## Directions for this task
Can you pull out each line of the data below that includes the word "breast"?

## Data entries

* BEGIN *

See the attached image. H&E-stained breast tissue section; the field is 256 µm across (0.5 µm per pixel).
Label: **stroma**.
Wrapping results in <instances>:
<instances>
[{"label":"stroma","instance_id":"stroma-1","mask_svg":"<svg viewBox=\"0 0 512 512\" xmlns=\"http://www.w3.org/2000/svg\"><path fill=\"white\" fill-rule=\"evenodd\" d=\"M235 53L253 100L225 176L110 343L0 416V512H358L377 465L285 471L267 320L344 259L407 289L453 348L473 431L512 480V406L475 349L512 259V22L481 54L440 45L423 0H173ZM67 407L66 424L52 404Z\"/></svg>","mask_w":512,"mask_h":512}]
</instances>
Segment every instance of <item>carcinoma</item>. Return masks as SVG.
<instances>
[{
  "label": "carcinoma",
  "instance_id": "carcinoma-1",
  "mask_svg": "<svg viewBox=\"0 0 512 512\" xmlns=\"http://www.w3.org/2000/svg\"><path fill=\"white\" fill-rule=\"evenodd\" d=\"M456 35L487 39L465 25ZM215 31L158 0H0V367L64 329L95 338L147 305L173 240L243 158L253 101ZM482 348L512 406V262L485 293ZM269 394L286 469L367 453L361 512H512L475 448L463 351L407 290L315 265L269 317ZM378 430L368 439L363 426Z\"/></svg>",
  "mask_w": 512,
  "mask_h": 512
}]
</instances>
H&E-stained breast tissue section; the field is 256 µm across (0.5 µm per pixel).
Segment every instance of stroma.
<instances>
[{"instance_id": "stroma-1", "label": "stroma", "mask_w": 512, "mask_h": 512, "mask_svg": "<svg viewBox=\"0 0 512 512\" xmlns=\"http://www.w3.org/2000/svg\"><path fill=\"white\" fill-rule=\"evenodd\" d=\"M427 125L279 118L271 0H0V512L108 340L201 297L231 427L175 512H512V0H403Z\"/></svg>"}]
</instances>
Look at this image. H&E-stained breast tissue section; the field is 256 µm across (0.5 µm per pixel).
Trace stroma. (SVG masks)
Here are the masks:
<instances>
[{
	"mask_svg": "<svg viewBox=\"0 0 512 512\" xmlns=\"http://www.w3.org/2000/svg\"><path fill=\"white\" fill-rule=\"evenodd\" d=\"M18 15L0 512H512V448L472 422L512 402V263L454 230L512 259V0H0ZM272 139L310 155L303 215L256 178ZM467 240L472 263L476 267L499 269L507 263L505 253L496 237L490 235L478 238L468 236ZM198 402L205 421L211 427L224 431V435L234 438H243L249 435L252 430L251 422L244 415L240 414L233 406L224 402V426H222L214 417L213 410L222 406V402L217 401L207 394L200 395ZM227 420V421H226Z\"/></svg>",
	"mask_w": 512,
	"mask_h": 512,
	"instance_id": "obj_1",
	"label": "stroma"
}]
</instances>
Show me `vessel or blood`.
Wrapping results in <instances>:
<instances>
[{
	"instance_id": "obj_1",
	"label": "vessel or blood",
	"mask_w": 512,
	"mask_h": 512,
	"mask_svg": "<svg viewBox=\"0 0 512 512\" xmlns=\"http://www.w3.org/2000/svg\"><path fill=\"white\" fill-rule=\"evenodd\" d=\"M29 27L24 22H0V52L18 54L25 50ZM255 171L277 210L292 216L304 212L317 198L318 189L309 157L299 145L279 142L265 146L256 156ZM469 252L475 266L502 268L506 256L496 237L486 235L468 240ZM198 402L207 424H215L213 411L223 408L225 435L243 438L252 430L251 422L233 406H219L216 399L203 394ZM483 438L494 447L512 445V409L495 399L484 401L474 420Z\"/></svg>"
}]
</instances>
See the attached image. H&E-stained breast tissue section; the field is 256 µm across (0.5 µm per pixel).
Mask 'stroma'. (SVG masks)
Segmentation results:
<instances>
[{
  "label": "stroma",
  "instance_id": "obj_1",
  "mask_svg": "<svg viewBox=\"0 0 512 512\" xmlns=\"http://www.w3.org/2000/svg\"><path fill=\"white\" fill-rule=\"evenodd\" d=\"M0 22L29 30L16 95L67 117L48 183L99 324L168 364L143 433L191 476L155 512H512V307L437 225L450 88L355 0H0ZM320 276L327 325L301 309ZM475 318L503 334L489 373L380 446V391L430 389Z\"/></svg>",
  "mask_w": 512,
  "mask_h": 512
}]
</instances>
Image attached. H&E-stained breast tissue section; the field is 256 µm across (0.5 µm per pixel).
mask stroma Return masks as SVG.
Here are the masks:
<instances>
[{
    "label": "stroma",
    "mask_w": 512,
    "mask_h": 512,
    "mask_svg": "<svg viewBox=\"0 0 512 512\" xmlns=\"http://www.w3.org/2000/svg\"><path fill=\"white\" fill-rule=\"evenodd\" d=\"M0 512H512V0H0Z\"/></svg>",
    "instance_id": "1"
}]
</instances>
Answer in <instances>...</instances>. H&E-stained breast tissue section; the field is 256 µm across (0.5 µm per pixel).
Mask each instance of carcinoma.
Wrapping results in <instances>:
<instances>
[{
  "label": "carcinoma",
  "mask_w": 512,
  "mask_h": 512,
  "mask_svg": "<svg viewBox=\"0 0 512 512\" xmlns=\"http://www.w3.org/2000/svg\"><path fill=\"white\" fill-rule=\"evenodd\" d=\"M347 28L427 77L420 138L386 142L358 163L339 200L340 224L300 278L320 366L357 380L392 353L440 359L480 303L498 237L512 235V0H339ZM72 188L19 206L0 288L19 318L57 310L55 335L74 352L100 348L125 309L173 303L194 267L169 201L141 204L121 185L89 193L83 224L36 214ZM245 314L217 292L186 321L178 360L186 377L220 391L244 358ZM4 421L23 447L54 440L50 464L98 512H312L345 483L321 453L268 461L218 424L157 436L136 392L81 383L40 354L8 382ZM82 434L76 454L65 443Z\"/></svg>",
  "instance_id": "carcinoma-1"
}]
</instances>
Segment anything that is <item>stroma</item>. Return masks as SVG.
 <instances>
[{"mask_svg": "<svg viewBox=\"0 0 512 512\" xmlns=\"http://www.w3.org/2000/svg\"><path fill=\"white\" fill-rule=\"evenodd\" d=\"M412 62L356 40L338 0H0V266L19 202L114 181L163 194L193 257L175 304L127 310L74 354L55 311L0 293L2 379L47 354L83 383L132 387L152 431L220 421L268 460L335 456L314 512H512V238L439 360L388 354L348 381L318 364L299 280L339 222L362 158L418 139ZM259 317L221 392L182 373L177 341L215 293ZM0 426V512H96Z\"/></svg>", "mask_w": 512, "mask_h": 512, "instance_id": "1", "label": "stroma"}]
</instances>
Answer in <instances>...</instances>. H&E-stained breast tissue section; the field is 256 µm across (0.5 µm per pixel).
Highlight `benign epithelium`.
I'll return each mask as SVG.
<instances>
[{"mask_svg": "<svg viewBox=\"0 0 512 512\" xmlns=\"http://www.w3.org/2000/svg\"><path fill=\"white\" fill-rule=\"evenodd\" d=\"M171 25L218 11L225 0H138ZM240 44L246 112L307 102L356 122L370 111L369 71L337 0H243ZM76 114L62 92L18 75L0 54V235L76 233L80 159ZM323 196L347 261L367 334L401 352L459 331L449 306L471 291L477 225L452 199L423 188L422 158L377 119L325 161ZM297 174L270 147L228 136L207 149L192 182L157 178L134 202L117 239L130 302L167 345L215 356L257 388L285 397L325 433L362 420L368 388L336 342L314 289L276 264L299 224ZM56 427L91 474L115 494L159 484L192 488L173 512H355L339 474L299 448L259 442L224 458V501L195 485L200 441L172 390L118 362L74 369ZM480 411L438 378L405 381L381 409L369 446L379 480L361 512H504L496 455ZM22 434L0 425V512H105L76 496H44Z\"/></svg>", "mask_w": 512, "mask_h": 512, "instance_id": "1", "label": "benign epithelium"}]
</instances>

* END *

## Task output
See the attached image. H&E-stained breast tissue section; the field is 256 µm across (0.5 µm per pixel).
H&E-stained breast tissue section; the field is 256 µm across (0.5 µm per pixel).
Look at this image. H&E-stained breast tissue section; the field is 256 µm across (0.5 µm per pixel).
See the attached image. H&E-stained breast tissue section; the field is 256 µm across (0.5 µm per pixel).
Image attached. H&E-stained breast tissue section; the field is 256 µm across (0.5 µm per pixel).
Answer in <instances>...</instances>. H&E-stained breast tissue section; the field is 256 µm across (0.5 µm per pixel).
Answer in <instances>...</instances>. H&E-stained breast tissue section; the field is 256 µm across (0.5 µm per pixel).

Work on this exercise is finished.